• [INSTRUCTIONS TO FOLLOW] Copy out every line of the records below, character for character, and omit the pictures.
— START —
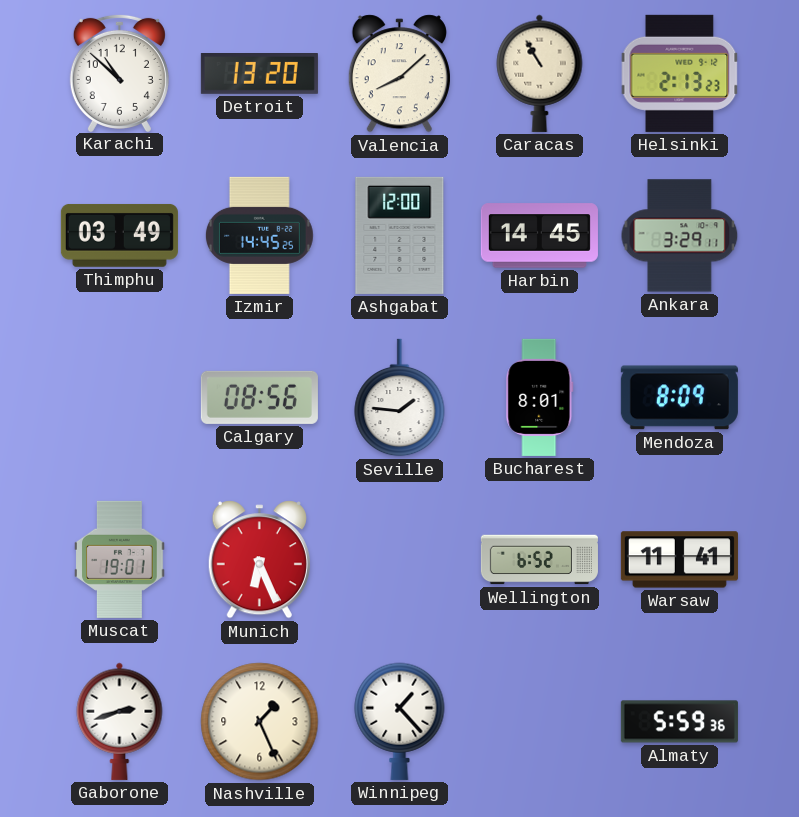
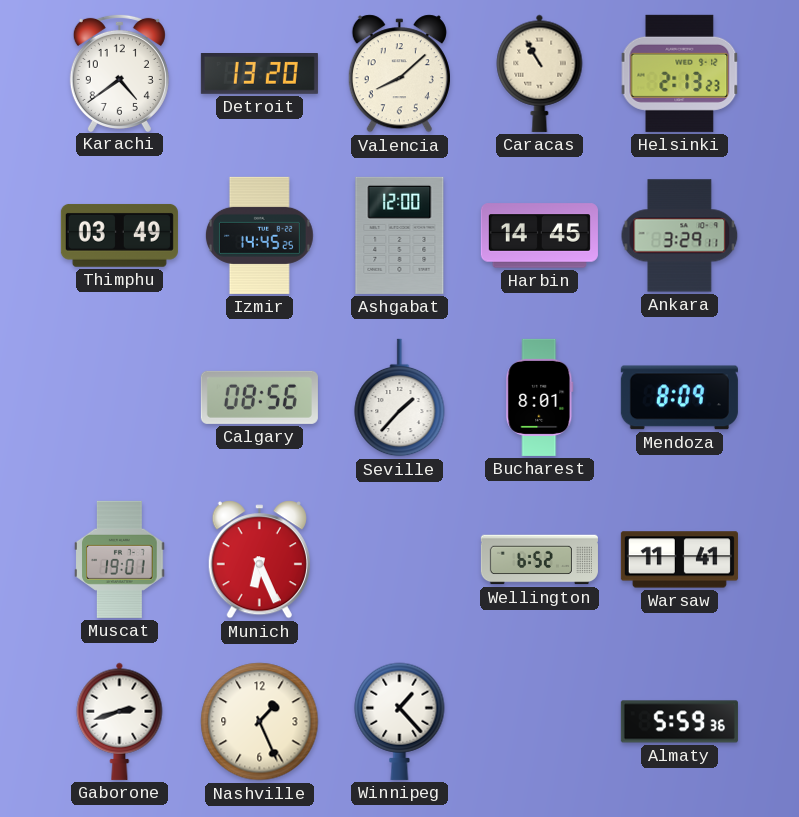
Karachi: 10:52 -> 4:39
Seville: 1:46 -> 1:37
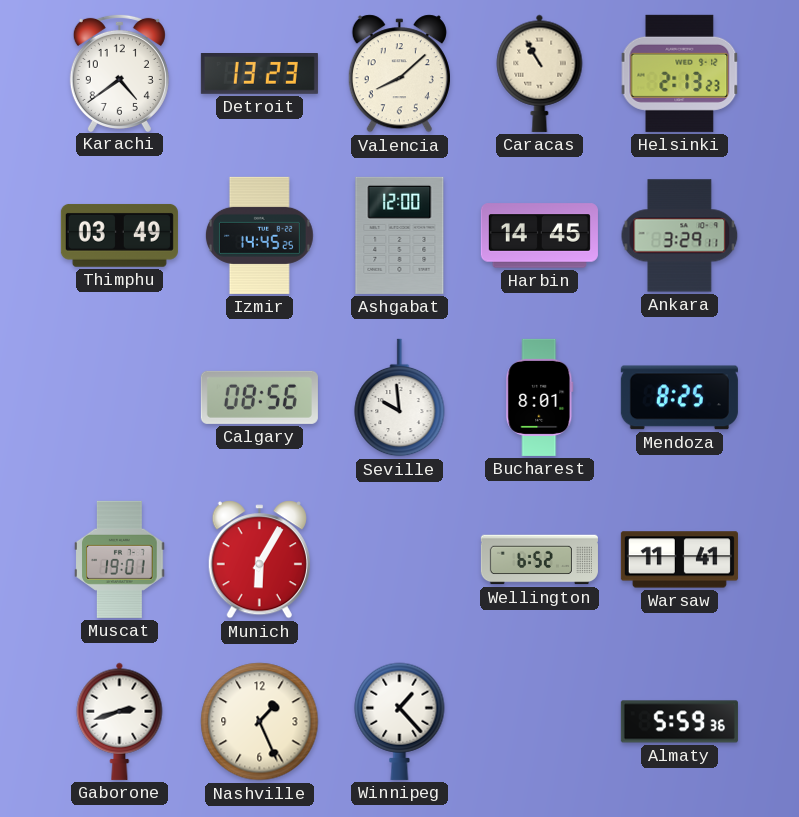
Detroit: 13:20 -> 13:23
Seville: 1:37 -> 9:59
Mendoza: 8:09 -> 8:25
Munich: 6:26 -> 6:05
— END —
• [WRITTEN SOLUTION]
Karachi: 10:52 -> 4:39
Seville: 1:46 -> 1:37
Detroit: 13:20 -> 13:23
Seville: 1:37 -> 9:59
Mendoza: 8:09 -> 8:25
Munich: 6:26 -> 6:05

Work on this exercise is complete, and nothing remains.